▶ _Directions_: Transcribe all of the records exactly, leaving every line as it is.

(Available records Opens)

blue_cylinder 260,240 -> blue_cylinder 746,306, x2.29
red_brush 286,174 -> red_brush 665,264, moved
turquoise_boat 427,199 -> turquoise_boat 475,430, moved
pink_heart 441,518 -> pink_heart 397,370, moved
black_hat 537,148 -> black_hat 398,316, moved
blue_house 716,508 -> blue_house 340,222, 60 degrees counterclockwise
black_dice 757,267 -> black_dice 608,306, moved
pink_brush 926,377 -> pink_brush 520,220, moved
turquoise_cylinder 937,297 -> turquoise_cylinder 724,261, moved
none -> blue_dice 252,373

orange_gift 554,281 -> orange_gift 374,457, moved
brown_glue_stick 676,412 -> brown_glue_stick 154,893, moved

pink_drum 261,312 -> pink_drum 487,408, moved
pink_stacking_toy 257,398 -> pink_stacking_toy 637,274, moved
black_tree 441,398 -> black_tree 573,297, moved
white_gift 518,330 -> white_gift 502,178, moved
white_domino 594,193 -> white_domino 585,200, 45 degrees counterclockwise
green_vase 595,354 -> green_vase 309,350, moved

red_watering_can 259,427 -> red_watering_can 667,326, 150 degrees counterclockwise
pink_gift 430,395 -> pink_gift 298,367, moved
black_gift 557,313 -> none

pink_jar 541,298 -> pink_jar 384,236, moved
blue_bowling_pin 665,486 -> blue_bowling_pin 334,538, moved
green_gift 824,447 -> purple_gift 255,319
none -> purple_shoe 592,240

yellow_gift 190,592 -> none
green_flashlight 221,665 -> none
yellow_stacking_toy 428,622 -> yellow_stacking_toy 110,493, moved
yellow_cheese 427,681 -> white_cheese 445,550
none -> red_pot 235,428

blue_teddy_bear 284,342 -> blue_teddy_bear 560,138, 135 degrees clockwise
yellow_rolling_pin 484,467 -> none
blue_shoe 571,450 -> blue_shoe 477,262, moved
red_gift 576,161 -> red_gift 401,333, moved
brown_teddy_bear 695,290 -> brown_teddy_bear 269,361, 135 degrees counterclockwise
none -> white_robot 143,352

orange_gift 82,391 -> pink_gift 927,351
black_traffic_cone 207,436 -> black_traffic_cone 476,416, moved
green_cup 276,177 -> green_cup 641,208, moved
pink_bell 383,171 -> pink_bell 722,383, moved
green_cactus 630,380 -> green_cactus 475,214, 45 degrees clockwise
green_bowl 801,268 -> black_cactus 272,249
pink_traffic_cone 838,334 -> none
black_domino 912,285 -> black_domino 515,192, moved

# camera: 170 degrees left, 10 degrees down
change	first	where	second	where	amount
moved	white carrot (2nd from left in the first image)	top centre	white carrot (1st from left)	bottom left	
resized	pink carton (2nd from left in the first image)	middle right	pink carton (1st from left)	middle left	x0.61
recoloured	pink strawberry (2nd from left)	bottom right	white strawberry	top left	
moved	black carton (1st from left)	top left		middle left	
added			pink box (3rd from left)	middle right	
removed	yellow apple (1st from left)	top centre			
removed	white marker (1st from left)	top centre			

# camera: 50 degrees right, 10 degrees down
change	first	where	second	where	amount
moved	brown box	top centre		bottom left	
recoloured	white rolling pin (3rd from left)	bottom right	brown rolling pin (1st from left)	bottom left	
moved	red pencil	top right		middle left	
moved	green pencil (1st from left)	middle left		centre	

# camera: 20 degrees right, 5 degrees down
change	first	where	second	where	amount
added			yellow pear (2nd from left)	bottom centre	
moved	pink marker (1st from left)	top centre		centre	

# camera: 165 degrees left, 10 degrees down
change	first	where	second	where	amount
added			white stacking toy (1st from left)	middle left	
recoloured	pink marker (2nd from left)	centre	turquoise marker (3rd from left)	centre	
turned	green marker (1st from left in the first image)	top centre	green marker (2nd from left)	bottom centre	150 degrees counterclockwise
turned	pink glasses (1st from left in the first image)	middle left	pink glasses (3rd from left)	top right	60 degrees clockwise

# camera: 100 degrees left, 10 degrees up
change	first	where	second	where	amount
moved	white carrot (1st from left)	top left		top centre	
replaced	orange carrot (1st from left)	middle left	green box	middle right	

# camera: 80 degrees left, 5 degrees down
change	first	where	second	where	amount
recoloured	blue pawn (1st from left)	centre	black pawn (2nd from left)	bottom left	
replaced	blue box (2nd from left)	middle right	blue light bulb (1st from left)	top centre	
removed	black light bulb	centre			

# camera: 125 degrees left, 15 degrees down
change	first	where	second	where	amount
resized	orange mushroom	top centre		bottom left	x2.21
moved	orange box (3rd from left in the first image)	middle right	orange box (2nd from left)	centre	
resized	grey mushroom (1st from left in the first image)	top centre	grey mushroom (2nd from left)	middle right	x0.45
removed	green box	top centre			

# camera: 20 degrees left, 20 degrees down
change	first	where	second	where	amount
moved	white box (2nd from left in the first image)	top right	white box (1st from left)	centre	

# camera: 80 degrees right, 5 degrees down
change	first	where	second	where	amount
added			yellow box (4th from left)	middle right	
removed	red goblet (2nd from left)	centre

(Available records Closes)

▶ _Answer to this task_:
blue_cylinder 260,240 -> blue_cylinder 746,306, x2.29
red_brush 286,174 -> red_brush 665,264, moved
turquoise_boat 427,199 -> turquoise_boat 475,430, moved
pink_heart 441,518 -> pink_heart 397,370, moved
black_hat 537,148 -> black_hat 398,316, moved
blue_house 716,508 -> blue_house 340,222, 60 degrees counterclockwise
black_dice 757,267 -> black_dice 608,306, moved
pink_brush 926,377 -> pink_brush 520,220, moved
turquoise_cylinder 937,297 -> turquoise_cylinder 724,261, moved
none -> blue_dice 252,373

orange_gift 554,281 -> orange_gift 374,457, moved
brown_glue_stick 676,412 -> brown_glue_stick 154,893, moved

pink_drum 261,312 -> pink_drum 487,408, moved
pink_stacking_toy 257,398 -> pink_stacking_toy 637,274, moved
black_tree 441,398 -> black_tree 573,297, moved
white_gift 518,330 -> white_gift 502,178, moved
white_domino 594,193 -> white_domino 585,200, 45 degrees counterclockwise
green_vase 595,354 -> green_vase 309,350, moved

red_watering_can 259,427 -> red_watering_can 667,326, 150 degrees counterclockwise
pink_gift 430,395 -> pink_gift 298,367, moved
black_gift 557,313 -> none

pink_jar 541,298 -> pink_jar 384,236, moved
blue_bowling_pin 665,486 -> blue_bowling_pin 334,538, moved
green_gift 824,447 -> purple_gift 255,319
none -> purple_shoe 592,240

yellow_gift 190,592 -> none
green_flashlight 221,665 -> none
yellow_stacking_toy 428,622 -> yellow_stacking_toy 110,493, moved
yellow_cheese 427,681 -> white_cheese 445,550
none -> red_pot 235,428

blue_teddy_bear 284,342 -> blue_teddy_bear 560,138, 135 degrees clockwise
yellow_rolling_pin 484,467 -> none
blue_shoe 571,450 -> blue_shoe 477,262, moved
red_gift 576,161 -> red_gift 401,333, moved
brown_teddy_bear 695,290 -> brown_teddy_bear 269,361, 135 degrees counterclockwise
none -> white_robot 143,352

orange_gift 82,391 -> pink_gift 927,351
black_traffic_cone 207,436 -> black_traffic_cone 476,416, moved
green_cup 276,177 -> green_cup 641,208, moved
pink_bell 383,171 -> pink_bell 722,383, moved
green_cactus 630,380 -> green_cactus 475,214, 45 degrees clockwise
green_bowl 801,268 -> black_cactus 272,249
pink_traffic_cone 838,334 -> none
black_domino 912,285 -> black_domino 515,192, moved

# camera: 170 degrees left, 10 degrees down
change	first	where	second	where	amount
moved	white carrot (2nd from left in the first image)	top centre	white carrot (1st from left)	bottom left	
resized	pink carton (2nd from left in the first image)	middle right	pink carton (1st from left)	middle left	x0.61
recoloured	pink strawberry (2nd from left)	bottom right	white strawberry	top left	
moved	black carton (1st from left)	top left		middle left	
added			pink box (3rd from left)	middle right	
removed	yellow apple (1st from left)	top centre			
removed	white marker (1st from left)	top centre			

# camera: 50 degrees right, 10 degrees down
change	first	where	second	where	amount
moved	brown box	top centre		bottom left	
recoloured	white rolling pin (3rd from left)	bottom right	brown rolling pin (1st from left)	bottom left	
moved	red pencil	top right		middle left	
moved	green pencil (1st from left)	middle left		centre	

# camera: 20 degrees right, 5 degrees down
change	first	where	second	where	amount
added			yellow pear (2nd from left)	bottom centre	
moved	pink marker (1st from left)	top centre		centre	

# camera: 165 degrees left, 10 degrees down
change	first	where	second	where	amount
added			white stacking toy (1st from left)	middle left	
recoloured	pink marker (2nd from left)	centre	turquoise marker (3rd from left)	centre	
turned	green marker (1st from left in the first image)	top centre	green marker (2nd from left)	bottom centre	150 degrees counterclockwise
turned	pink glasses (1st from left in the first image)	middle left	pink glasses (3rd from left)	top right	60 degrees clockwise

# camera: 100 degrees left, 10 degrees up
change	first	where	second	where	amount
moved	white carrot (1st from left)	top left		top centre	
replaced	orange carrot (1st from left)	middle left	green box	middle right	

# camera: 80 degrees left, 5 degrees down
change	first	where	second	where	amount
recoloured	blue pawn (1st from left)	centre	black pawn (2nd from left)	bottom left	
replaced	blue box (2nd from left)	middle right	blue light bulb (1st from left)	top centre	
removed	black light bulb	centre			

# camera: 125 degrees left, 15 degrees down
change	first	where	second	where	amount
resized	orange mushroom	top centre		bottom left	x2.21
moved	orange box (3rd from left in the first image)	middle right	orange box (2nd from left)	centre	
resized	grey mushroom (1st from left in the first image)	top centre	grey mushroom (2nd from left)	middle right	x0.45
removed	green box	top centre			

# camera: 20 degrees left, 20 degrees down
change	first	where	second	where	amount
moved	white box (2nd from left in the first image)	top right	white box (1st from left)	centre	

# camera: 80 degrees right, 5 degrees down
change	first	where	second	where	amount
added			yellow box (4th from left)	middle right	
removed	red goblet (2nd from left)	centre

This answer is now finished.